What the exercise asks:
Scan the lines below for "relocated"; report the number of lines that contain it, and only that.

[Saved entries]
⁂
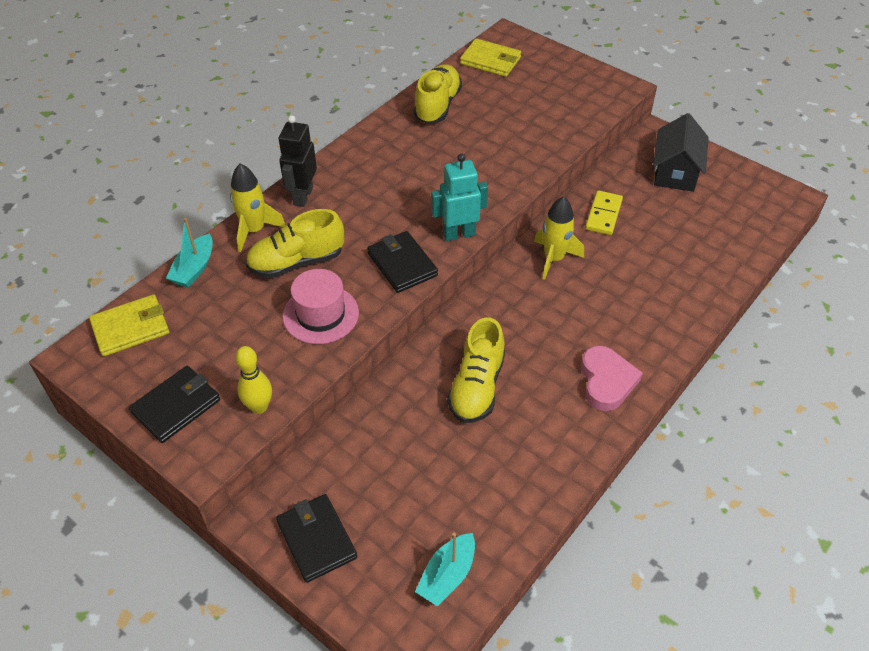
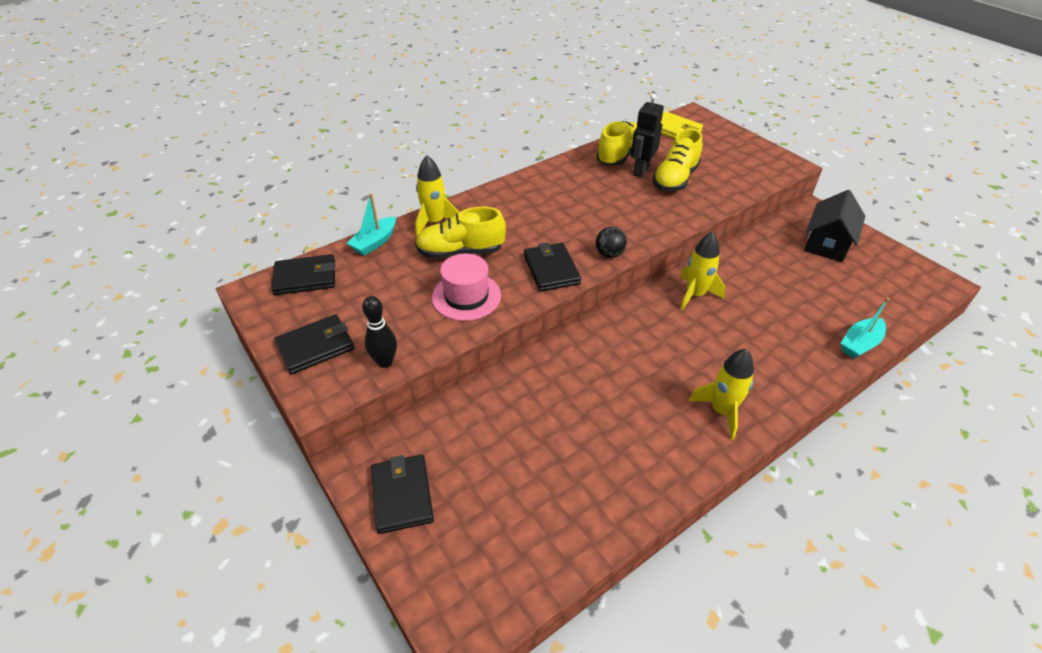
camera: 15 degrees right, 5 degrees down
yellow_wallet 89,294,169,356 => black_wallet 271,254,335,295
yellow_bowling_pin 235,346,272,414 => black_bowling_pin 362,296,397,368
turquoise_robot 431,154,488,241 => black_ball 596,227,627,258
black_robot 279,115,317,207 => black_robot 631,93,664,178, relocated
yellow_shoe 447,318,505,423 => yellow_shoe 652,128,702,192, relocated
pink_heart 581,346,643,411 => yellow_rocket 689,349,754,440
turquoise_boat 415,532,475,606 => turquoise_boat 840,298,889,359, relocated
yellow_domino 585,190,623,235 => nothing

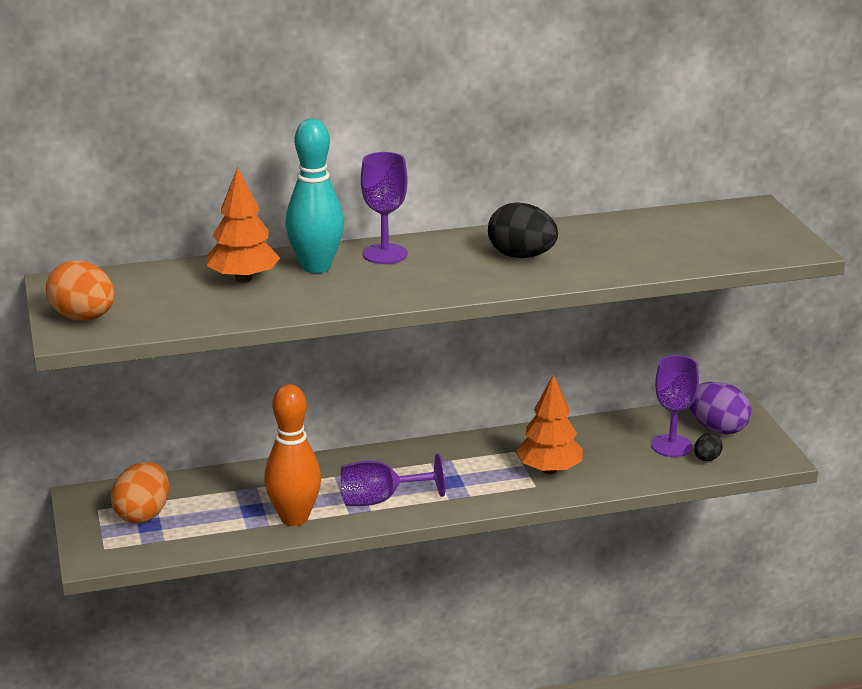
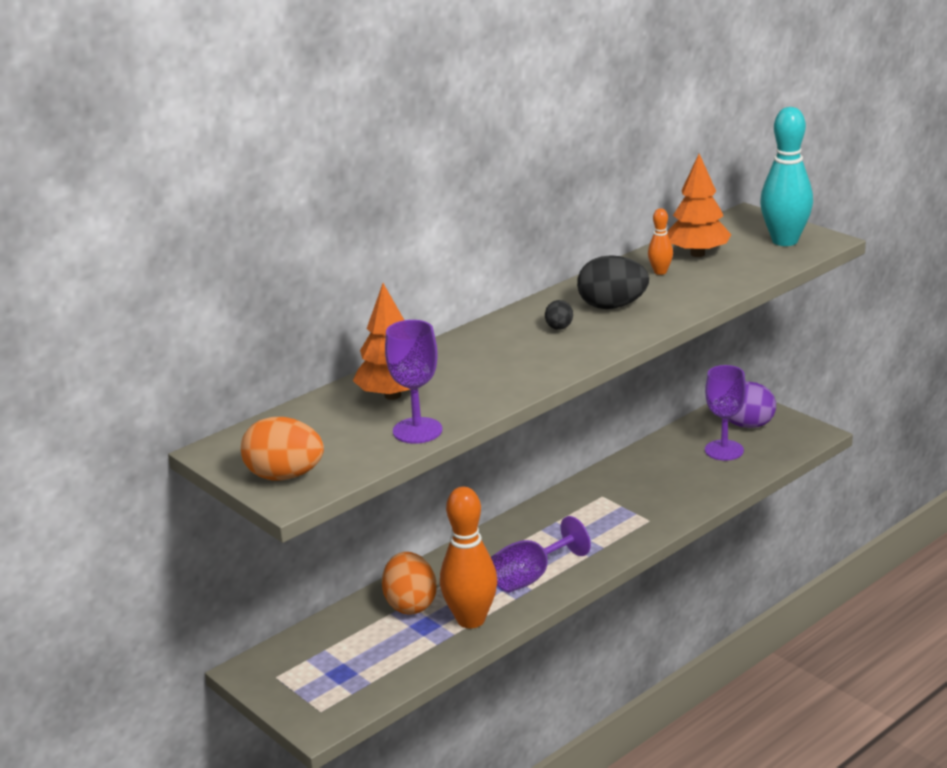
camera: 25 degrees left, 0 degrees up
orange_egg 111,462,169,524 => orange_egg 382,552,437,615, relocated
purple_goblet 361,152,408,264 => purple_goblet 385,320,442,444, relocated
black_egg 694,433,723,461 => black_egg 545,300,573,330, relocated
nothing => orange_bowling_pin 648,208,673,275
orange_tree 516,374,583,474 => orange_tree 667,154,731,257, relocated
turquoise_bowling_pin 286,119,344,273 => turquoise_bowling_pin 760,107,813,246, relocated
⁂
Worked solution:
8